#### Records for processing ####
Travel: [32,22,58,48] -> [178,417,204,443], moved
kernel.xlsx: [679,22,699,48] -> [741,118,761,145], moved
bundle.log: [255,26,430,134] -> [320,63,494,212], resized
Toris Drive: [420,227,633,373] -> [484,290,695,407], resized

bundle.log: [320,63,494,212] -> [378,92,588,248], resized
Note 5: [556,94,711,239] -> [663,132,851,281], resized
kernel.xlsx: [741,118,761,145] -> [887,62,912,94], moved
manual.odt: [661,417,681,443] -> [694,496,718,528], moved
####
_Problem_. Reproduce exactly every line between the line with "bundle.log: [320,63,494,212] ->" and the last line of the records above, both included.

_Response area_.
bundle.log: [320,63,494,212] -> [378,92,588,248], resized
Note 5: [556,94,711,239] -> [663,132,851,281], resized
kernel.xlsx: [741,118,761,145] -> [887,62,912,94], moved
manual.odt: [661,417,681,443] -> [694,496,718,528], moved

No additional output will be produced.